[[ Available data open ]]

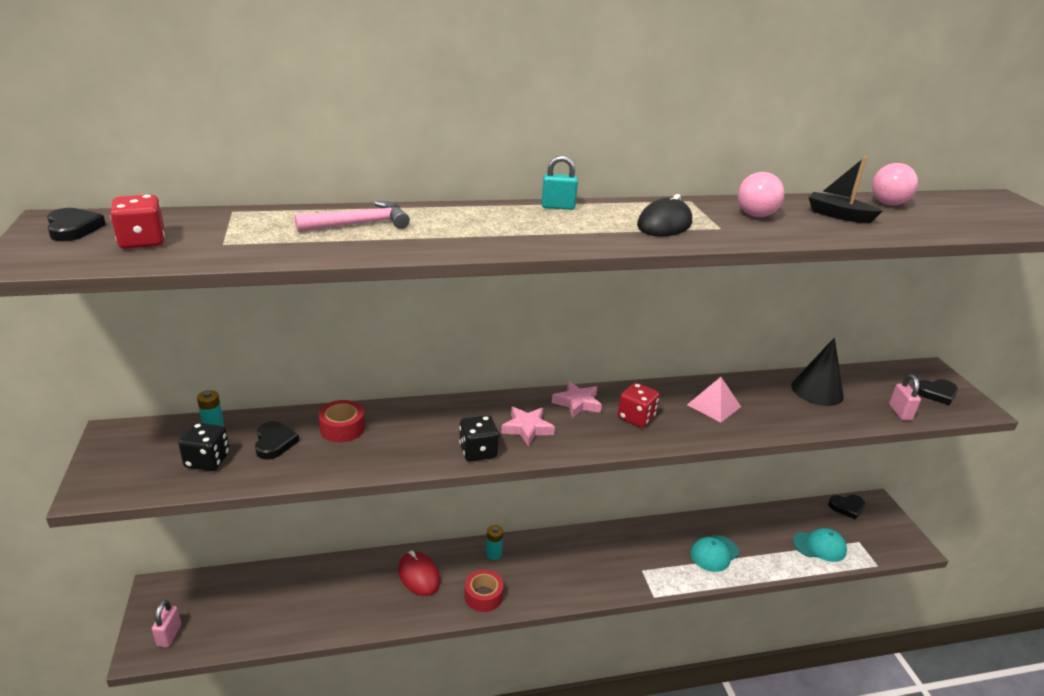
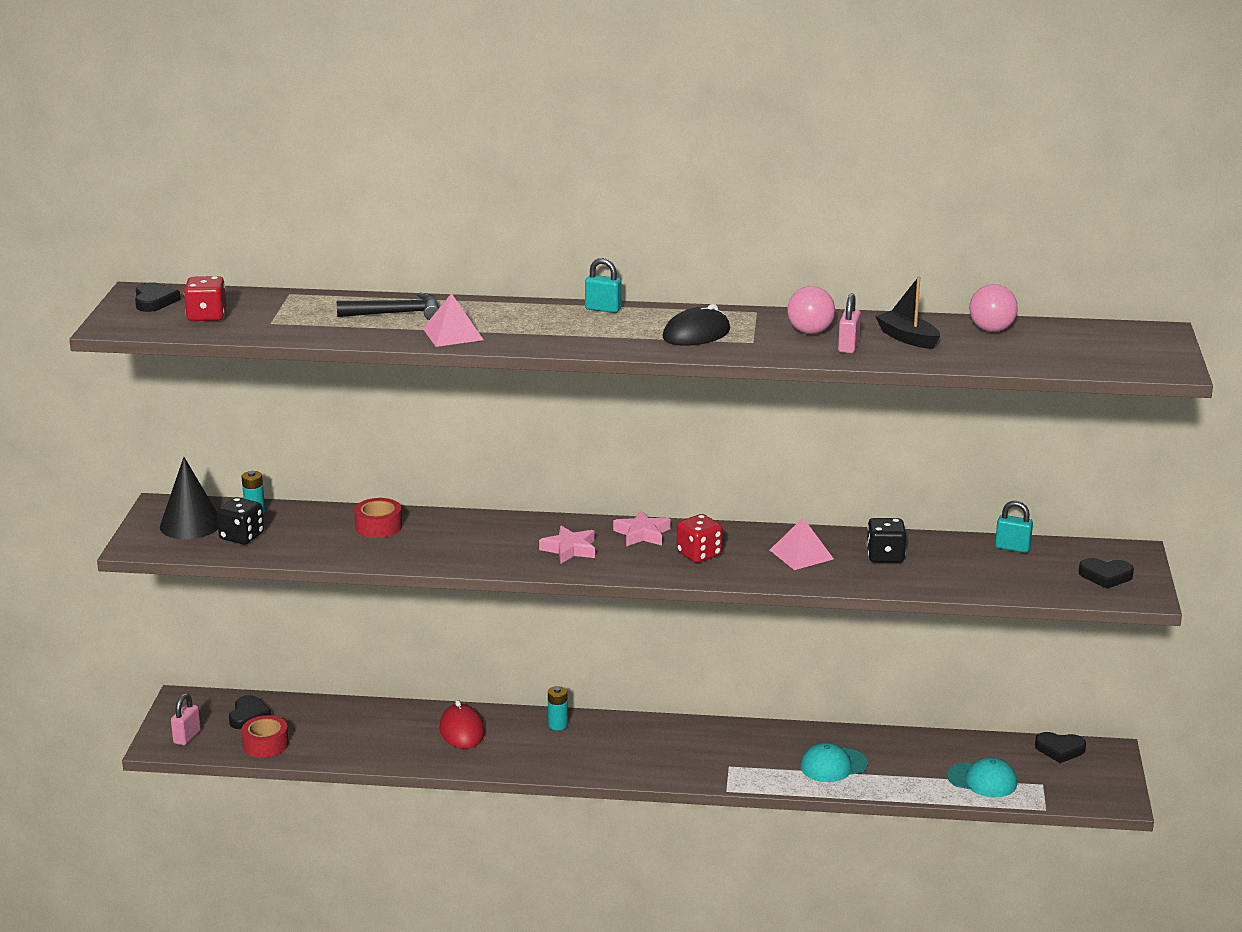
camera: 20 degrees right, 5 degrees down
black heart [255,421,299,459] -> black heart moved to [229,695,272,729]
pink hammer [295,201,410,232] -> black hammer [337,293,439,320]
black dice [459,415,499,462] -> black dice moved to [867,518,906,563]
red tape [465,570,504,612] -> red tape moved to [241,715,289,758]
black cone [791,338,844,406] -> black cone moved to [160,457,218,539]
pink padlock [889,375,921,420] -> pink padlock moved to [838,293,861,353]
none -> pink pyramid [423,293,484,347]
none -> turquoise padlock [995,501,1033,553]

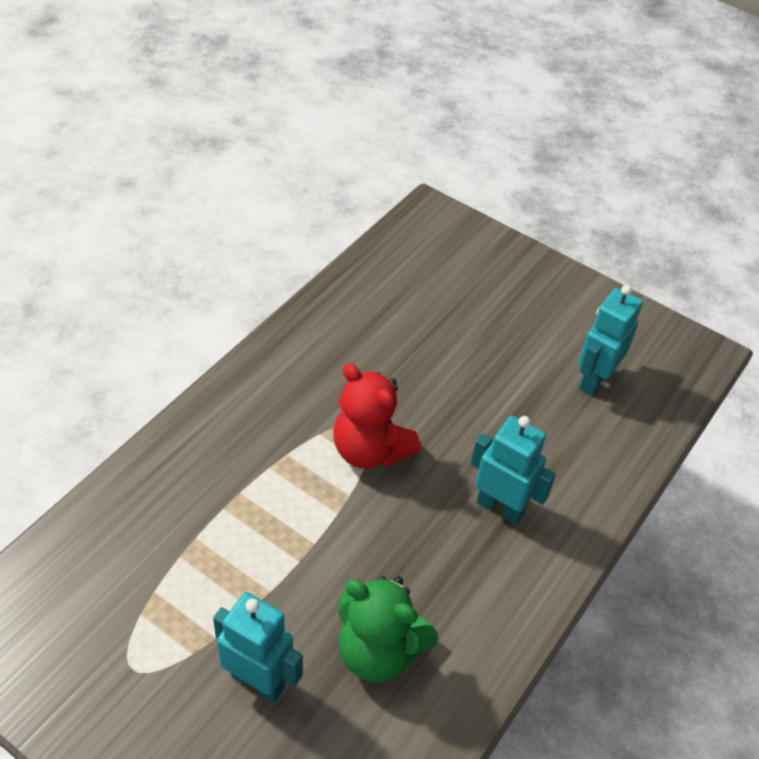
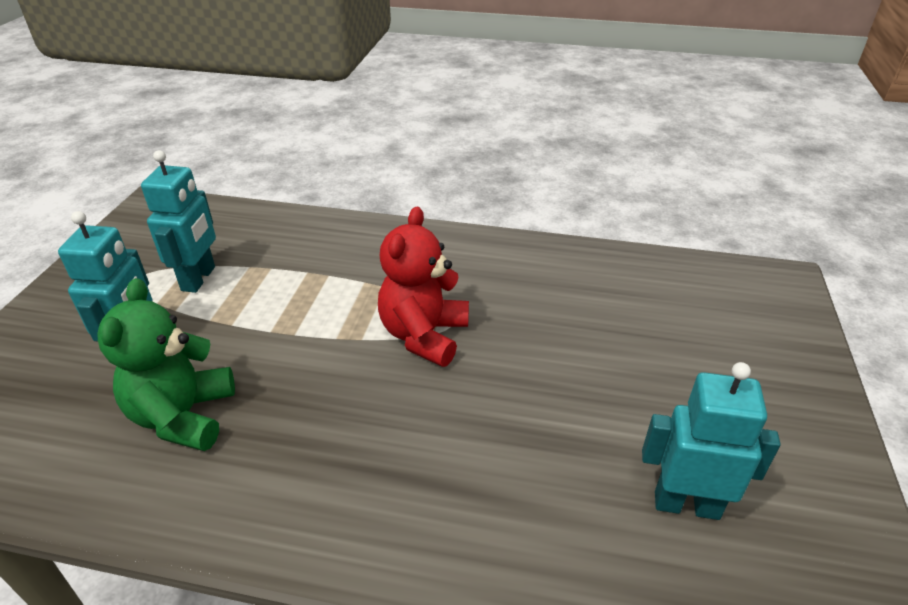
camera: 70 degrees right, 10 degrees down
turquoise robot [471,416,556,525] -> turquoise robot moved to [141,150,216,293]

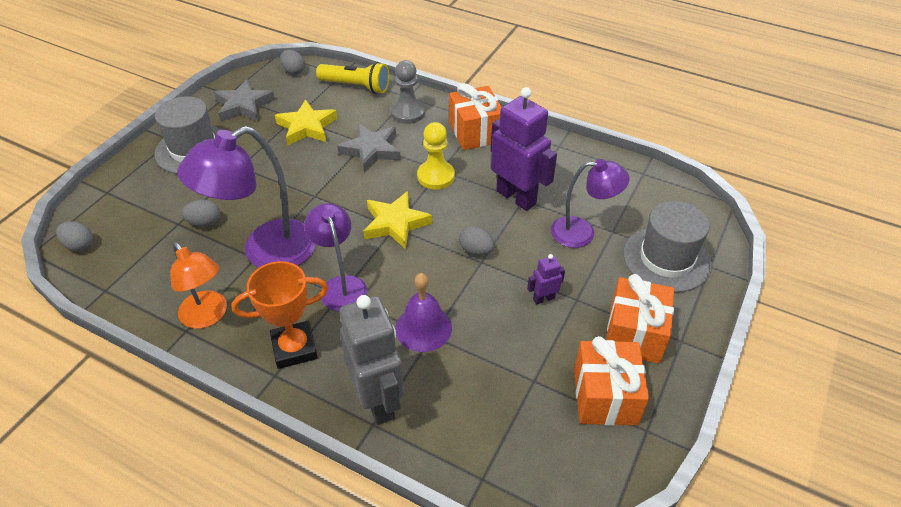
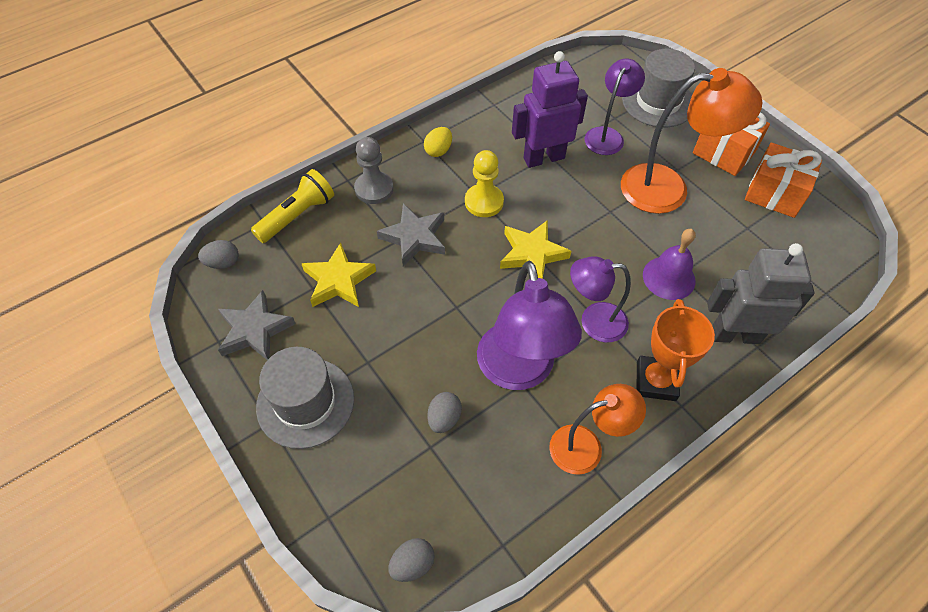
camera: 65 degrees left, 10 degrees up
orange gift [449,83,502,150] -> yellow egg [424,127,452,157]
grey egg [459,226,494,255] -> none
purple robot [527,254,565,305] -> orange lamp [621,68,762,214]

[[ Available data closed ]]

◆ **Aim of the task**
Looking through the entries, count the lines that hold the word "turquoise" and state that count alone.

◆ **Result of the exercise**
2